Revision comparison data -

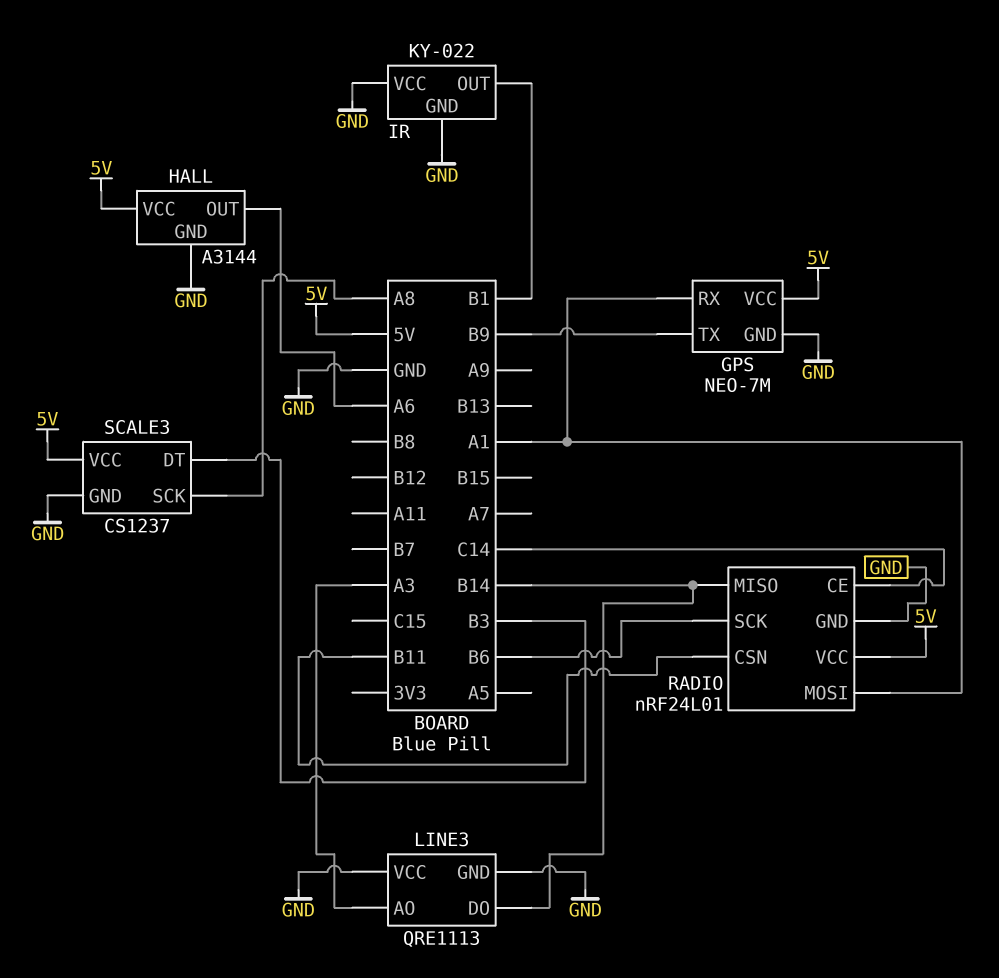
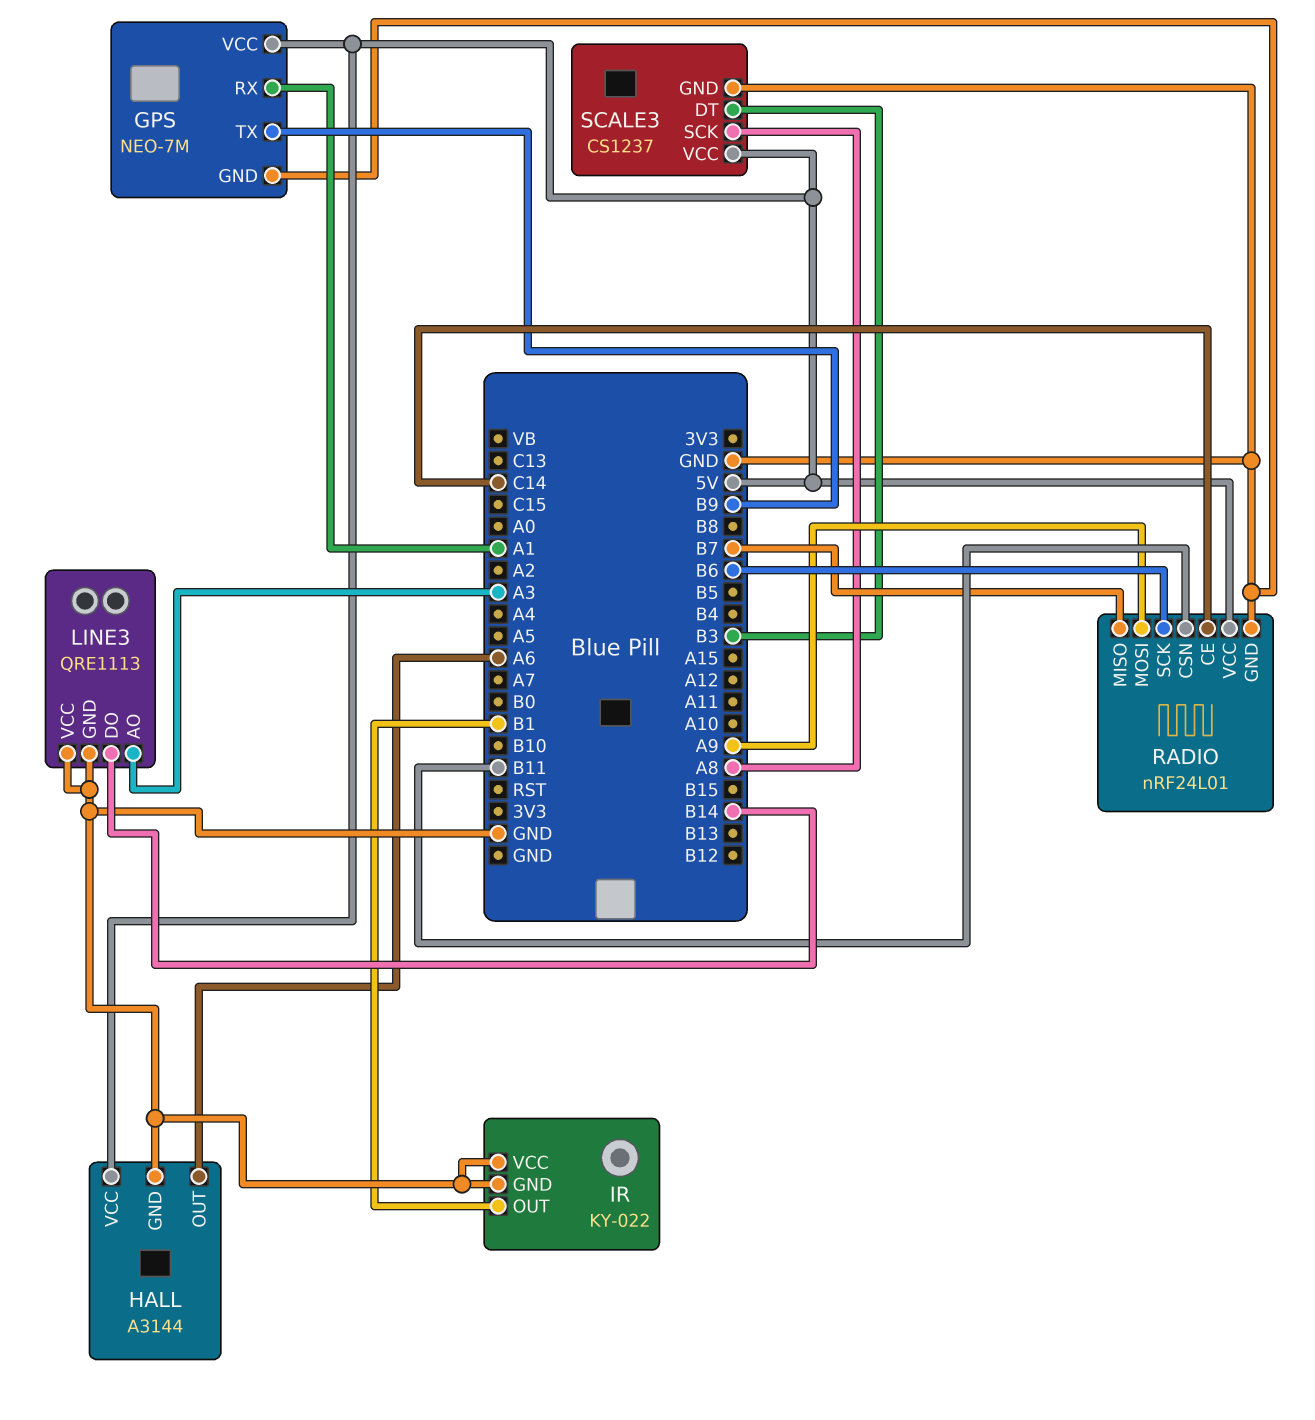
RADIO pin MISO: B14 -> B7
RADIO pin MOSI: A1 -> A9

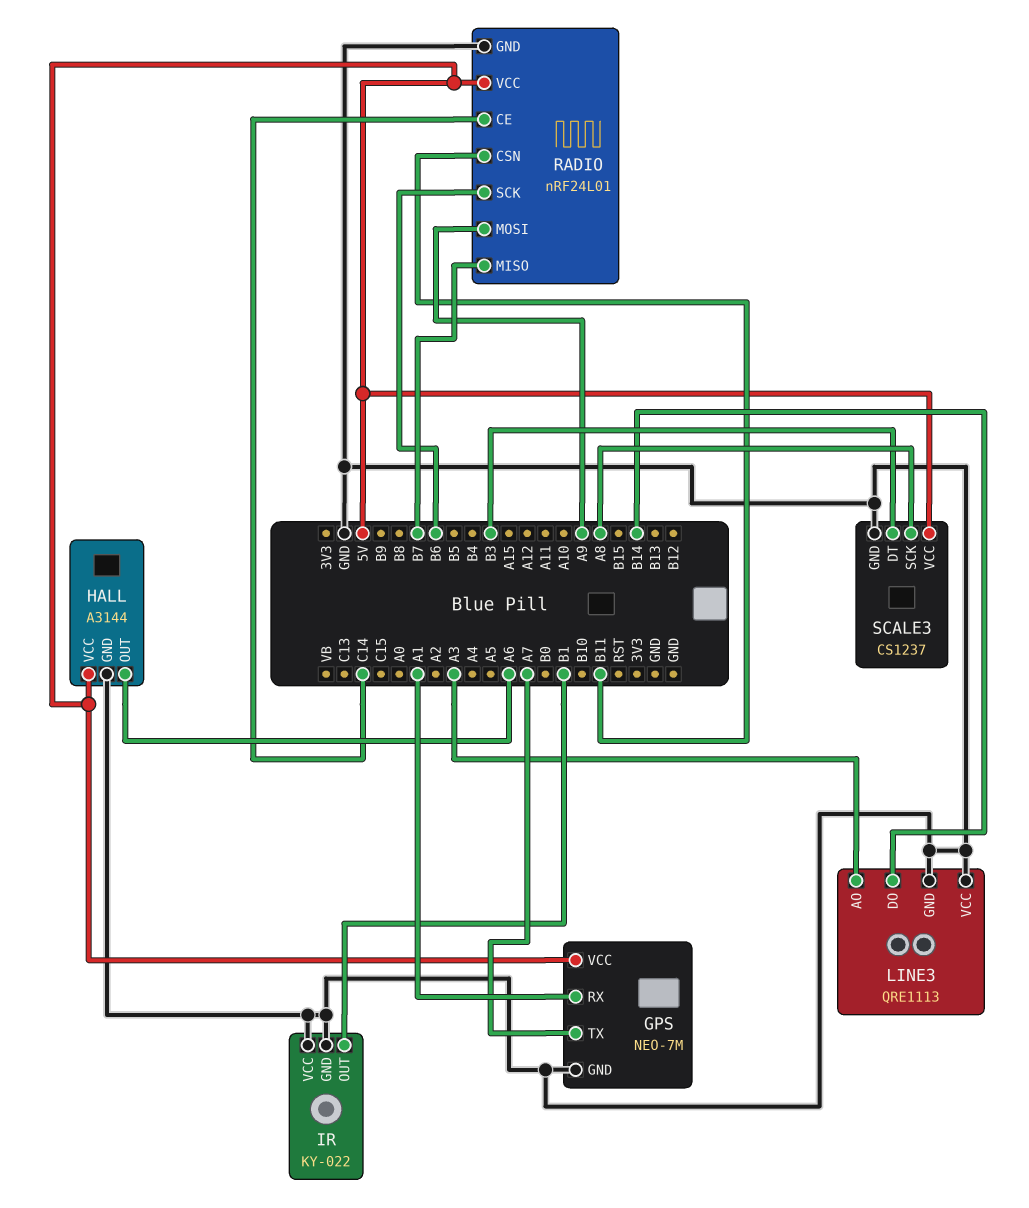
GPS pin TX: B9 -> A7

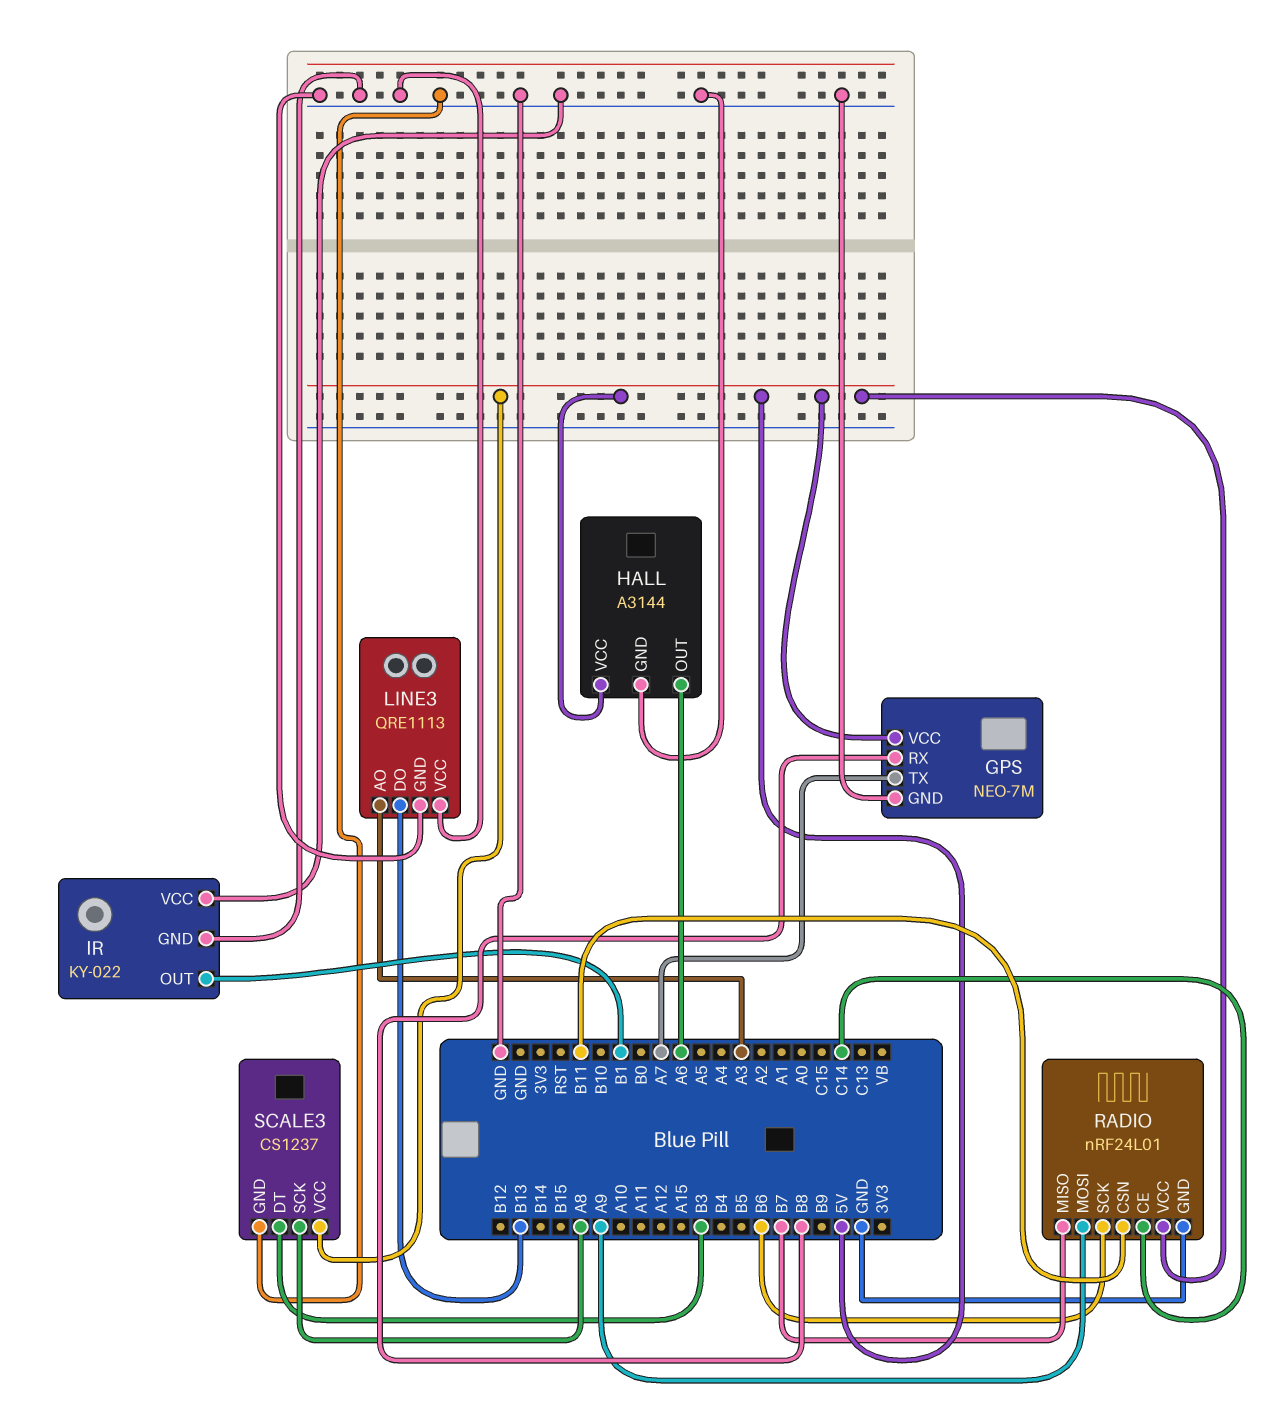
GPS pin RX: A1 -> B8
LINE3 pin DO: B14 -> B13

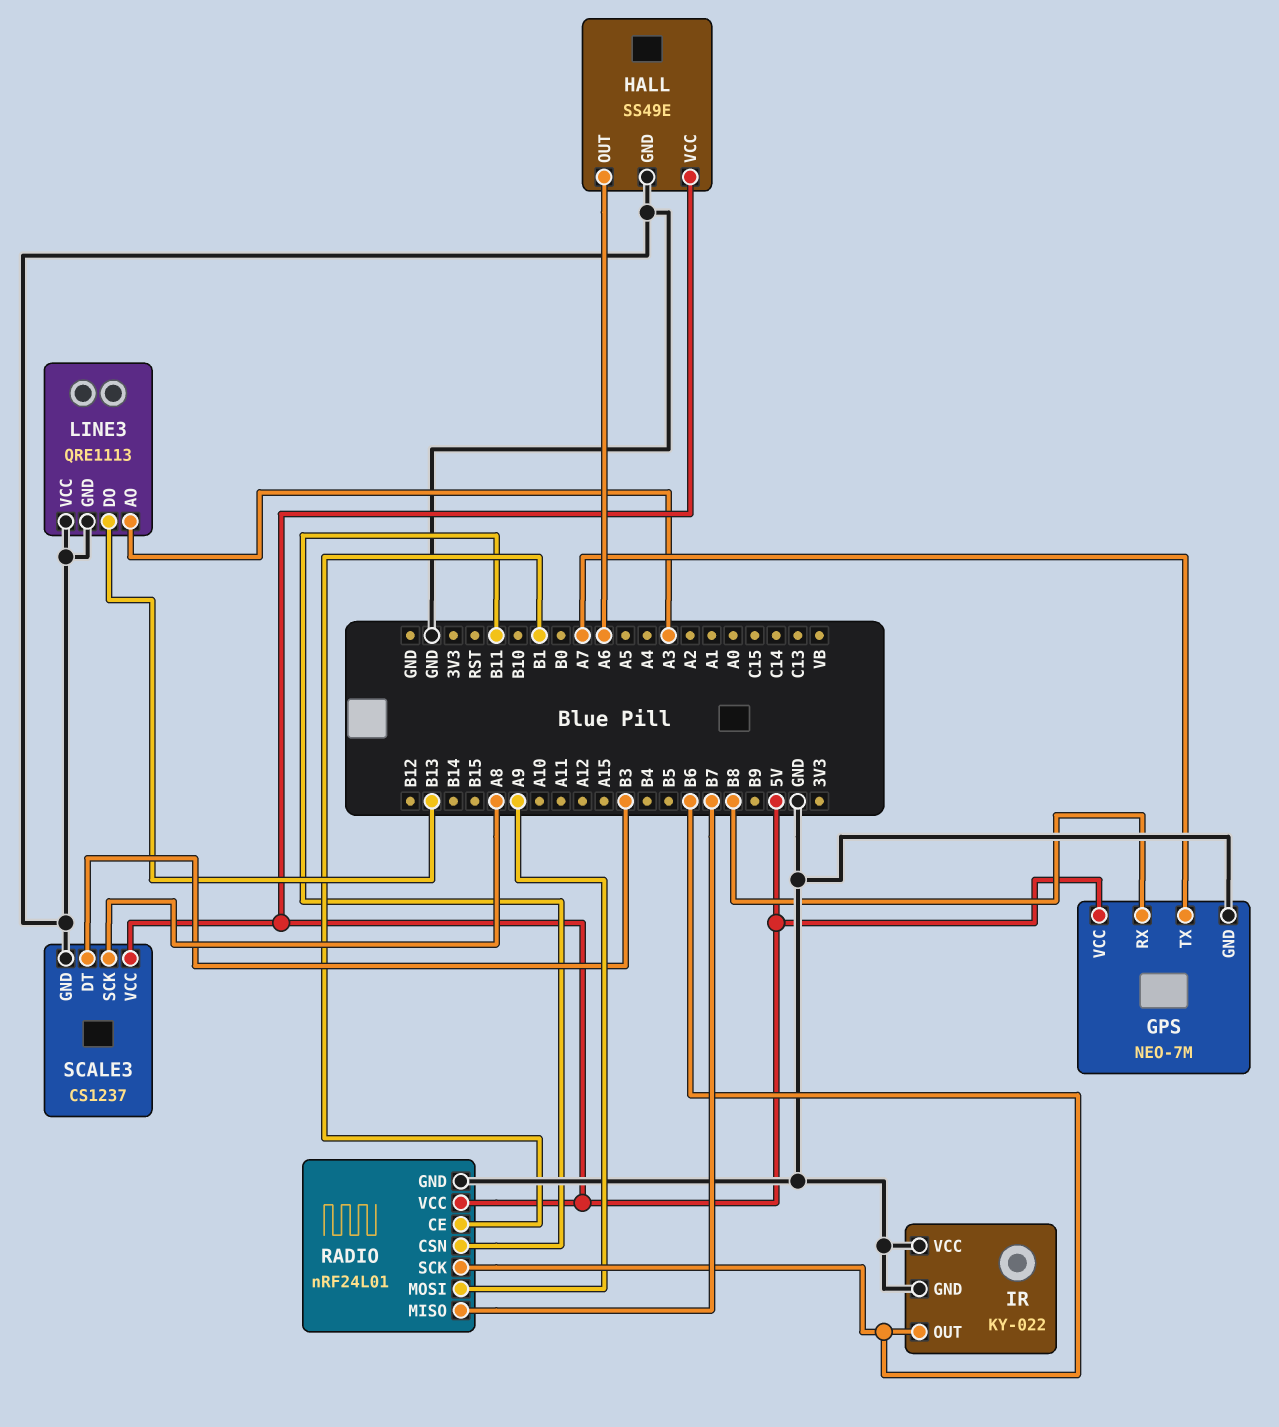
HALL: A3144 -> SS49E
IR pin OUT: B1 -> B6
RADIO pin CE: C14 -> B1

Description of the task - Exactly repeat the data above; the pictures do not belong in your copy.

Problem solution -
RADIO pin MISO: B14 -> B7
RADIO pin MOSI: A1 -> A9

GPS pin TX: B9 -> A7

GPS pin RX: A1 -> B8
LINE3 pin DO: B14 -> B13

HALL: A3144 -> SS49E
IR pin OUT: B1 -> B6
RADIO pin CE: C14 -> B1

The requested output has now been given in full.